_Material shown_:
---
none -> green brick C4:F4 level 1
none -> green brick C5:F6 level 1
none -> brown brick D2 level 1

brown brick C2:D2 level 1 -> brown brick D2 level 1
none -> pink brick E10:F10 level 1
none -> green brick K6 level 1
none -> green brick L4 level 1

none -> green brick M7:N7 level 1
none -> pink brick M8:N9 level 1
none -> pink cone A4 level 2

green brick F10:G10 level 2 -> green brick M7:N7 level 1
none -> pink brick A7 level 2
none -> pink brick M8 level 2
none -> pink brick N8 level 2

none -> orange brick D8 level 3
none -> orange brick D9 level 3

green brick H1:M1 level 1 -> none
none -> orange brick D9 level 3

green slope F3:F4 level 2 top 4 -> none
---
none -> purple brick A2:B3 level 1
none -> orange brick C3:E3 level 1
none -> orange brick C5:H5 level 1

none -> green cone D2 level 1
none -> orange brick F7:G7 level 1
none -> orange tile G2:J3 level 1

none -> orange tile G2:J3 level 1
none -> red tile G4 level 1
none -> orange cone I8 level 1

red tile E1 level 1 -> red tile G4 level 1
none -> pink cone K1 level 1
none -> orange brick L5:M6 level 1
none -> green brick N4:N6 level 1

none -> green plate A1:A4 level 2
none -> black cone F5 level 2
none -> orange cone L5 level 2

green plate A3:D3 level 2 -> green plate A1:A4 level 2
---
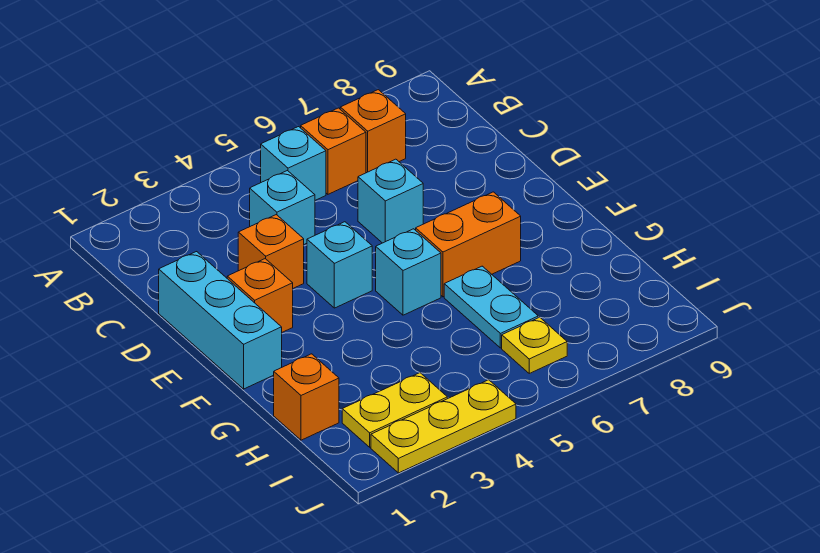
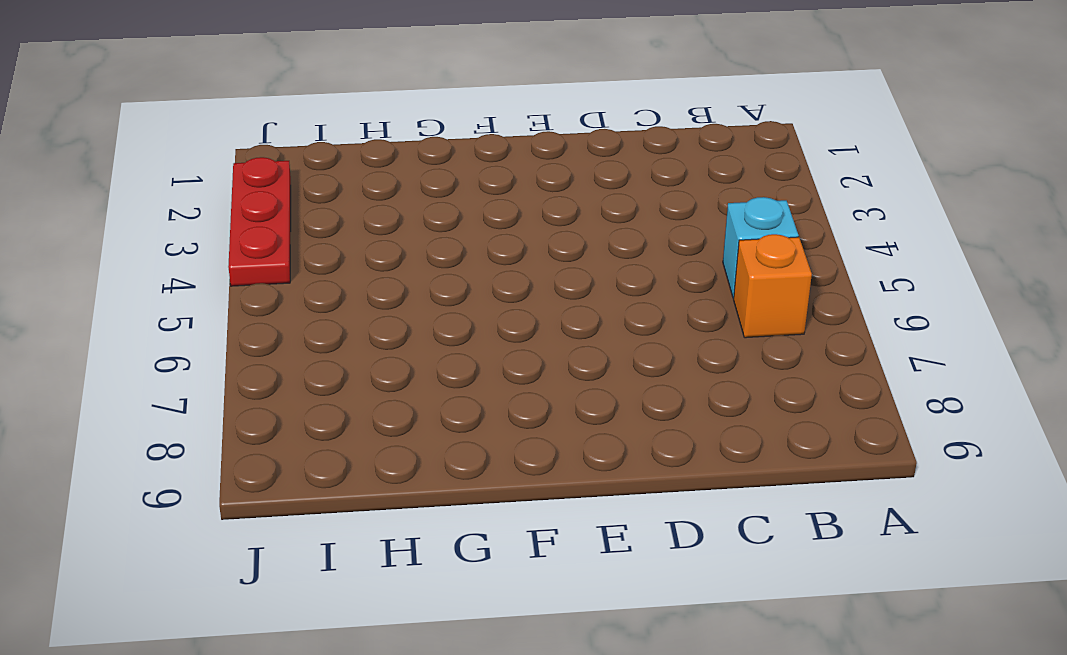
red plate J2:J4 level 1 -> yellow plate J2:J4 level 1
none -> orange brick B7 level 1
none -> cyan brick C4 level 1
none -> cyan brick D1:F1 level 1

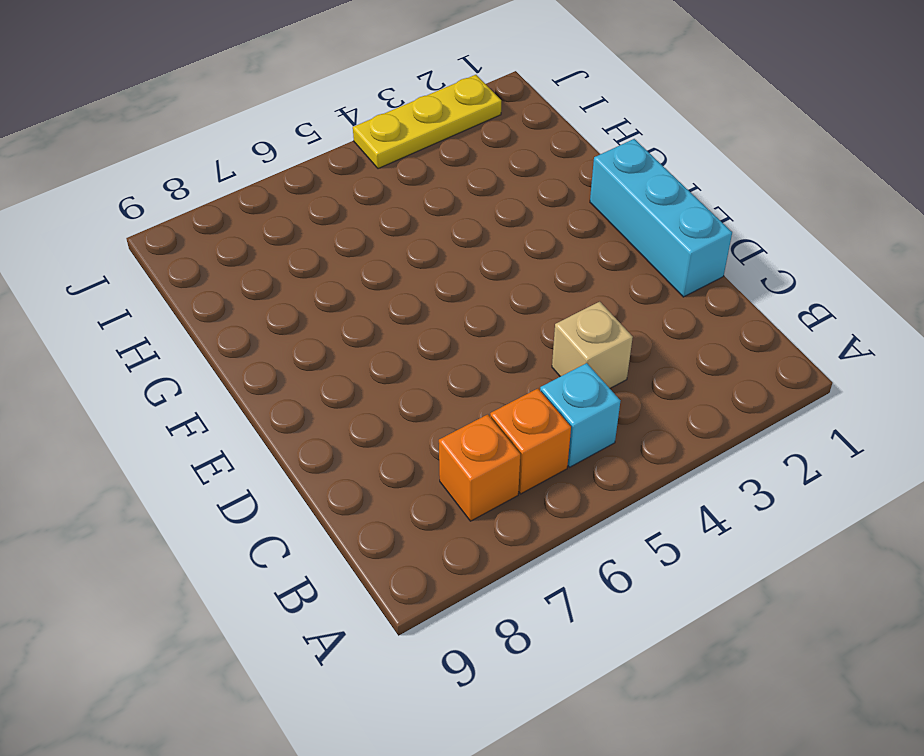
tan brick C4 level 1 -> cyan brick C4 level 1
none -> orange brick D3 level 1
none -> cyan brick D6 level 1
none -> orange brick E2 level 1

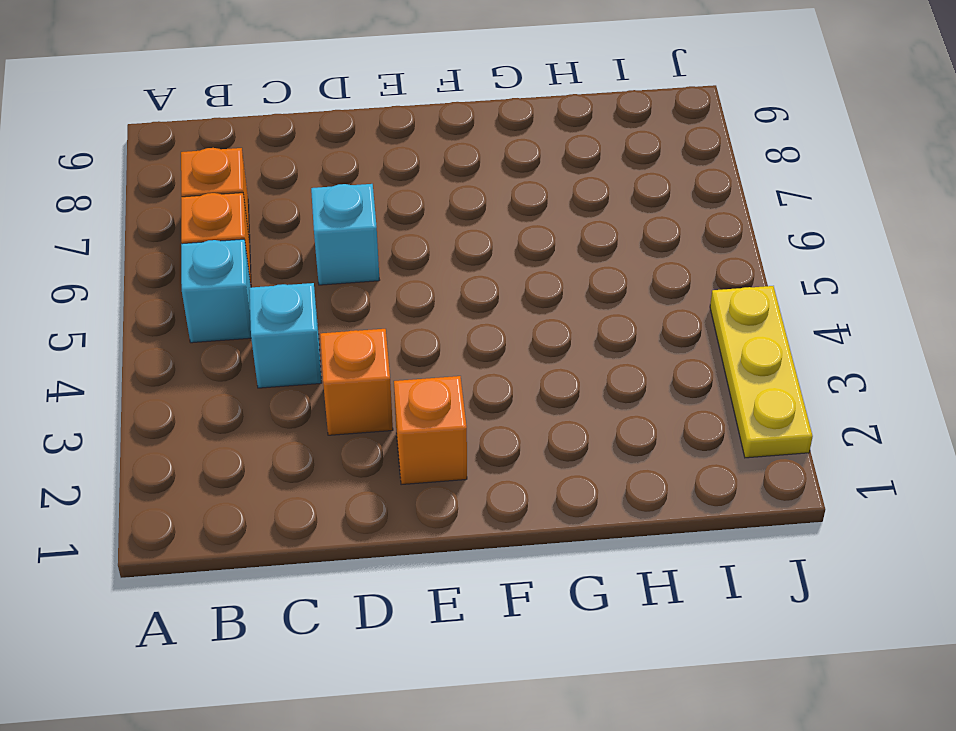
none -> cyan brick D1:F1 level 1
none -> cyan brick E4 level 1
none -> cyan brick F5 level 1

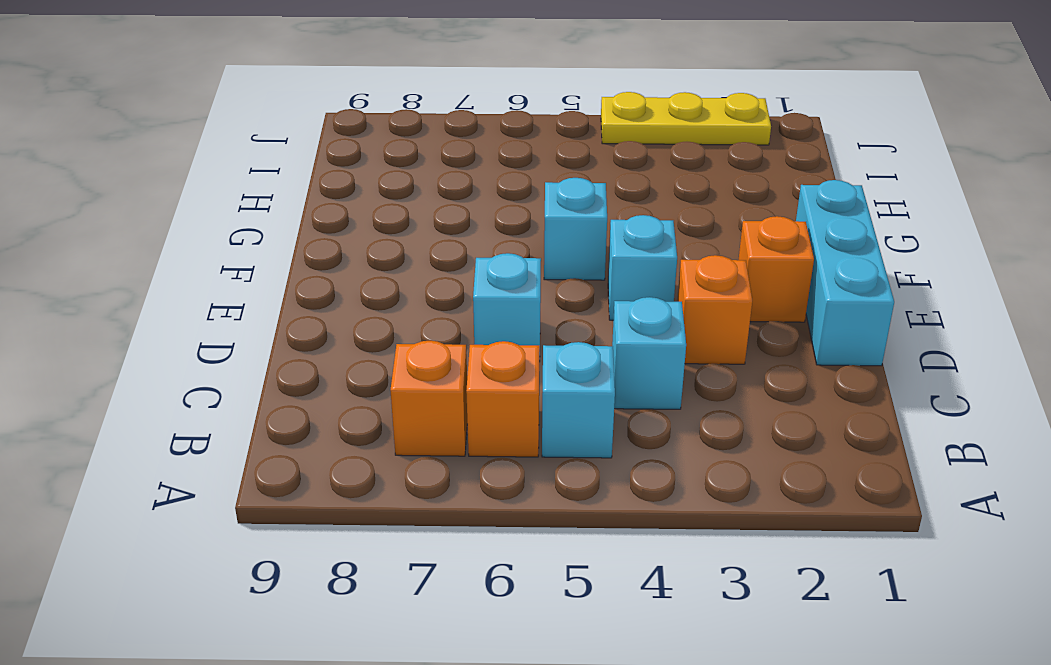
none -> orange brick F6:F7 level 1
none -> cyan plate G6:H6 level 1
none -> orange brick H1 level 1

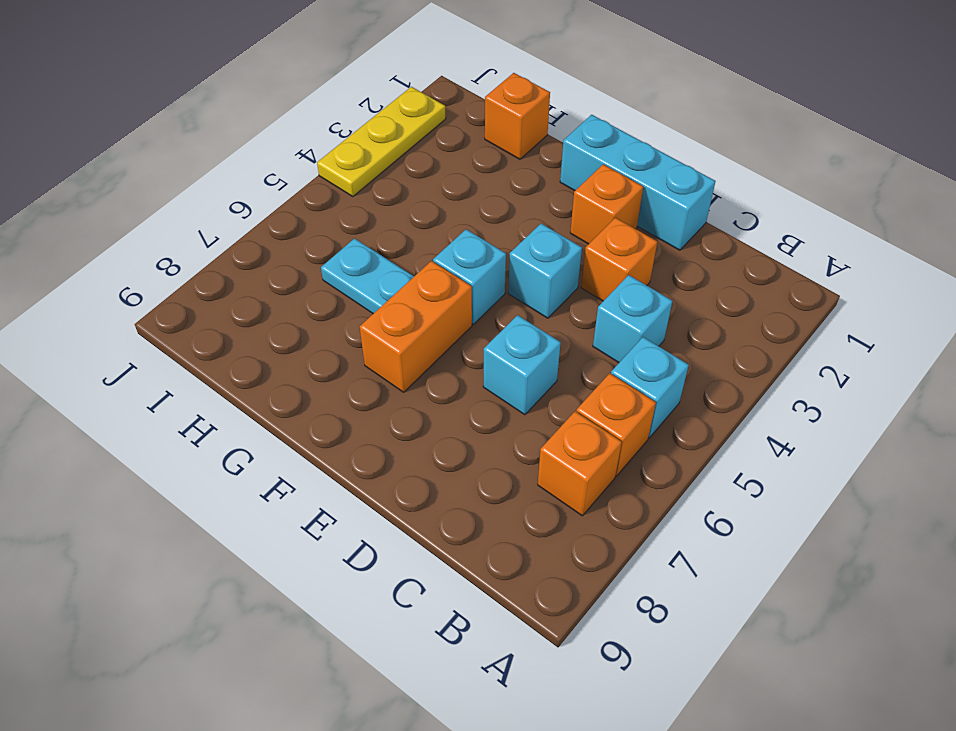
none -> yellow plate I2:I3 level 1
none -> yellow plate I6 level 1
---
_Task goal_: For every line of the records that has the word "pink" in it, make a copy.

_Solved exercise_:
none -> pink brick E10:F10 level 1
none -> pink brick M8:N9 level 1
none -> pink cone A4 level 2
none -> pink brick A7 level 2
none -> pink brick M8 level 2
none -> pink brick N8 level 2
none -> pink cone K1 level 1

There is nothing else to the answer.